__What to work on__:
Copy each of the following entries word for word, without any changes.
** START OF Records for processing **
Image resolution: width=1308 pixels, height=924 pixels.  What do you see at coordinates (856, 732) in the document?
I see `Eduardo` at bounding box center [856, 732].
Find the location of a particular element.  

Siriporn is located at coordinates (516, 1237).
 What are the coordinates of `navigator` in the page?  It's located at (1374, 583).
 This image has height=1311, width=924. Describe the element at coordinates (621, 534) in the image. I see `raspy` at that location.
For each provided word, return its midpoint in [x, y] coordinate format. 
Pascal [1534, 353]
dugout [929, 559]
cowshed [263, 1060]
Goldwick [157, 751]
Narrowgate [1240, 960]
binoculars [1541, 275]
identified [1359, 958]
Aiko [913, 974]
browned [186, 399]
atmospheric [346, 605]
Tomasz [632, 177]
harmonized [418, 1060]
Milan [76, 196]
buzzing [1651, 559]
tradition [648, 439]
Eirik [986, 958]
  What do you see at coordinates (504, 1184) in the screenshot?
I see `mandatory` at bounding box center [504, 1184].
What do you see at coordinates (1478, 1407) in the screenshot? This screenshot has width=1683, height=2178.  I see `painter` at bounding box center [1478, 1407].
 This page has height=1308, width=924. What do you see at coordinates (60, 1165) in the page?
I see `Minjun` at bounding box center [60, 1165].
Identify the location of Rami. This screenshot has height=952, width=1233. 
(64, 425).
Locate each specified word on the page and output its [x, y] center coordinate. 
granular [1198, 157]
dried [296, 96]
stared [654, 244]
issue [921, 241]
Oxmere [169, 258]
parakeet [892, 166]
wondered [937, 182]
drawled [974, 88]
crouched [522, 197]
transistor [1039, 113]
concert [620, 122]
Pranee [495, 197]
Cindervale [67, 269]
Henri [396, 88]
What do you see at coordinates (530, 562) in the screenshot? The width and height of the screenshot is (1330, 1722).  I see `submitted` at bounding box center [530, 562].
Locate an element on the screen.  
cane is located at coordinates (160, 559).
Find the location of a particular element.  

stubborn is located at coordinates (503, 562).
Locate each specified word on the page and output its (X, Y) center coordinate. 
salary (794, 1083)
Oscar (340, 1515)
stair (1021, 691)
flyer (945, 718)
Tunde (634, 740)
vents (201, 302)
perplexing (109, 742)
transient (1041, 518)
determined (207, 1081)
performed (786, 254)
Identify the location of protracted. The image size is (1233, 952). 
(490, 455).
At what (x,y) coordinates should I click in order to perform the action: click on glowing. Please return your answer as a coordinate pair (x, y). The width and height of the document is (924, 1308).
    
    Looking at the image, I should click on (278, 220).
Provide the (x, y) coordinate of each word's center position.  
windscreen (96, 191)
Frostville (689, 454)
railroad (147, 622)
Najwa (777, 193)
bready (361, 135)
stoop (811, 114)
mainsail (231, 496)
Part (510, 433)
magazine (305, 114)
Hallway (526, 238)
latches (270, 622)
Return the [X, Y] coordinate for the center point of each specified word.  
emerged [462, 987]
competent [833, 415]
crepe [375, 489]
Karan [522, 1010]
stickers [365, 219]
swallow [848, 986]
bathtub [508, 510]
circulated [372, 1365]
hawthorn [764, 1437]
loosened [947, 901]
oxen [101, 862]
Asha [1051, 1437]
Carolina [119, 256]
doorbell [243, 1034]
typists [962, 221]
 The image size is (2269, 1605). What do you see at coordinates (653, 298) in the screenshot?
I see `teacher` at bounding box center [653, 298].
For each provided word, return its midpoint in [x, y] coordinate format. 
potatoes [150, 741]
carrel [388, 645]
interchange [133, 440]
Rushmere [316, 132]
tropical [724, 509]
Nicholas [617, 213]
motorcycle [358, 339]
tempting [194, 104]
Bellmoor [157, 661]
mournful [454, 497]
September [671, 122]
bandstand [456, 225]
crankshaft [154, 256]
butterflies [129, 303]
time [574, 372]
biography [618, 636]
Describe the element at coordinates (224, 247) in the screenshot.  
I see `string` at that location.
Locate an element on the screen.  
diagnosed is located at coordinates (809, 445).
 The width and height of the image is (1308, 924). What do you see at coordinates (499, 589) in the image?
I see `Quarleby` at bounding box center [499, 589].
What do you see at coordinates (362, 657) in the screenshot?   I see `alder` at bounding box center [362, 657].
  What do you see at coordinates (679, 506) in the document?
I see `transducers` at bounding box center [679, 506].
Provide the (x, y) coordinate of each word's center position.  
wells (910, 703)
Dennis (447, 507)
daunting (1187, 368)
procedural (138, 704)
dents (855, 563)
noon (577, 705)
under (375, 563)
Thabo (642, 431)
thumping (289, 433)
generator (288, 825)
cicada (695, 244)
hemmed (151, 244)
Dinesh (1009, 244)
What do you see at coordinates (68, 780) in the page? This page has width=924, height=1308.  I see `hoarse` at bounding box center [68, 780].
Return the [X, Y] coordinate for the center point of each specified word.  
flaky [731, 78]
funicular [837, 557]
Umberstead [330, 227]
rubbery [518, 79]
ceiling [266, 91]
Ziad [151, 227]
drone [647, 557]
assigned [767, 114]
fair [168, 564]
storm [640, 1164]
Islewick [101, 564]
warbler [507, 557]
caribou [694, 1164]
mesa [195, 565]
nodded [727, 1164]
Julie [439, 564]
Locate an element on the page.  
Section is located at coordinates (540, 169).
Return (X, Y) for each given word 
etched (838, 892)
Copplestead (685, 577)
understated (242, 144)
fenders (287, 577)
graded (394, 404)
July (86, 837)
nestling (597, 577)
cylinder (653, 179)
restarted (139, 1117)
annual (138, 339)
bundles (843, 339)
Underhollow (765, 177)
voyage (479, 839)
** END OF Records for processing **
__Answer to the exercise__:
Image resolution: width=1308 pixels, height=924 pixels.  What do you see at coordinates (856, 732) in the document?
I see `Eduardo` at bounding box center [856, 732].
Find the location of a particular element.  

Siriporn is located at coordinates (516, 1237).
 What are the coordinates of `navigator` in the page?  It's located at (1374, 583).
 This image has height=1311, width=924. Describe the element at coordinates (621, 534) in the image. I see `raspy` at that location.
For each provided word, return its midpoint in [x, y] coordinate format. 
Pascal [1534, 353]
dugout [929, 559]
cowshed [263, 1060]
Goldwick [157, 751]
Narrowgate [1240, 960]
binoculars [1541, 275]
identified [1359, 958]
Aiko [913, 974]
browned [186, 399]
atmospheric [346, 605]
Tomasz [632, 177]
harmonized [418, 1060]
Milan [76, 196]
buzzing [1651, 559]
tradition [648, 439]
Eirik [986, 958]
  What do you see at coordinates (504, 1184) in the screenshot?
I see `mandatory` at bounding box center [504, 1184].
What do you see at coordinates (1478, 1407) in the screenshot? This screenshot has width=1683, height=2178.  I see `painter` at bounding box center [1478, 1407].
 This page has height=1308, width=924. What do you see at coordinates (60, 1165) in the page?
I see `Minjun` at bounding box center [60, 1165].
Identify the location of Rami. This screenshot has height=952, width=1233. 
(64, 425).
Locate each specified word on the page and output its [x, y] center coordinate. 
granular [1198, 157]
dried [296, 96]
stared [654, 244]
issue [921, 241]
Oxmere [169, 258]
parakeet [892, 166]
wondered [937, 182]
drawled [974, 88]
crouched [522, 197]
transistor [1039, 113]
concert [620, 122]
Pranee [495, 197]
Cindervale [67, 269]
Henri [396, 88]
What do you see at coordinates (530, 562) in the screenshot? The width and height of the screenshot is (1330, 1722).  I see `submitted` at bounding box center [530, 562].
Locate an element on the screen.  
cane is located at coordinates (160, 559).
Find the location of a particular element.  

stubborn is located at coordinates (503, 562).
Locate each specified word on the page and output its (X, Y) center coordinate. 
salary (794, 1083)
Oscar (340, 1515)
stair (1021, 691)
flyer (945, 718)
Tunde (634, 740)
vents (201, 302)
perplexing (109, 742)
transient (1041, 518)
determined (207, 1081)
performed (786, 254)
Identify the location of protracted. The image size is (1233, 952). 
(490, 455).
At what (x,y) coordinates should I click in order to perform the action: click on glowing. Please return your answer as a coordinate pair (x, y). The width and height of the document is (924, 1308).
    
    Looking at the image, I should click on (278, 220).
Provide the (x, y) coordinate of each word's center position.  
windscreen (96, 191)
Frostville (689, 454)
railroad (147, 622)
Najwa (777, 193)
bready (361, 135)
stoop (811, 114)
mainsail (231, 496)
Part (510, 433)
magazine (305, 114)
Hallway (526, 238)
latches (270, 622)
Return the [X, Y] coordinate for the center point of each specified word.  
emerged [462, 987]
competent [833, 415]
crepe [375, 489]
Karan [522, 1010]
stickers [365, 219]
swallow [848, 986]
bathtub [508, 510]
circulated [372, 1365]
hawthorn [764, 1437]
loosened [947, 901]
oxen [101, 862]
Asha [1051, 1437]
Carolina [119, 256]
doorbell [243, 1034]
typists [962, 221]
 The image size is (2269, 1605). What do you see at coordinates (653, 298) in the screenshot?
I see `teacher` at bounding box center [653, 298].
For each provided word, return its midpoint in [x, y] coordinate format. 
potatoes [150, 741]
carrel [388, 645]
interchange [133, 440]
Rushmere [316, 132]
tropical [724, 509]
Nicholas [617, 213]
motorcycle [358, 339]
tempting [194, 104]
Bellmoor [157, 661]
mournful [454, 497]
September [671, 122]
bandstand [456, 225]
crankshaft [154, 256]
butterflies [129, 303]
time [574, 372]
biography [618, 636]
Describe the element at coordinates (224, 247) in the screenshot.  
I see `string` at that location.
Locate an element on the screen.  
diagnosed is located at coordinates (809, 445).
 The width and height of the image is (1308, 924). What do you see at coordinates (499, 589) in the image?
I see `Quarleby` at bounding box center [499, 589].
What do you see at coordinates (362, 657) in the screenshot?   I see `alder` at bounding box center [362, 657].
  What do you see at coordinates (679, 506) in the document?
I see `transducers` at bounding box center [679, 506].
Provide the (x, y) coordinate of each word's center position.  
wells (910, 703)
Dennis (447, 507)
daunting (1187, 368)
procedural (138, 704)
dents (855, 563)
noon (577, 705)
under (375, 563)
Thabo (642, 431)
thumping (289, 433)
generator (288, 825)
cicada (695, 244)
hemmed (151, 244)
Dinesh (1009, 244)
What do you see at coordinates (68, 780) in the page? This page has width=924, height=1308.  I see `hoarse` at bounding box center [68, 780].
Return the [X, Y] coordinate for the center point of each specified word.  
flaky [731, 78]
funicular [837, 557]
Umberstead [330, 227]
rubbery [518, 79]
ceiling [266, 91]
Ziad [151, 227]
drone [647, 557]
assigned [767, 114]
fair [168, 564]
storm [640, 1164]
Islewick [101, 564]
warbler [507, 557]
caribou [694, 1164]
mesa [195, 565]
nodded [727, 1164]
Julie [439, 564]
Locate an element on the page.  
Section is located at coordinates (540, 169).
Return (X, Y) for each given word 
etched (838, 892)
Copplestead (685, 577)
understated (242, 144)
fenders (287, 577)
graded (394, 404)
July (86, 837)
nestling (597, 577)
cylinder (653, 179)
restarted (139, 1117)
annual (138, 339)
bundles (843, 339)
Underhollow (765, 177)
voyage (479, 839)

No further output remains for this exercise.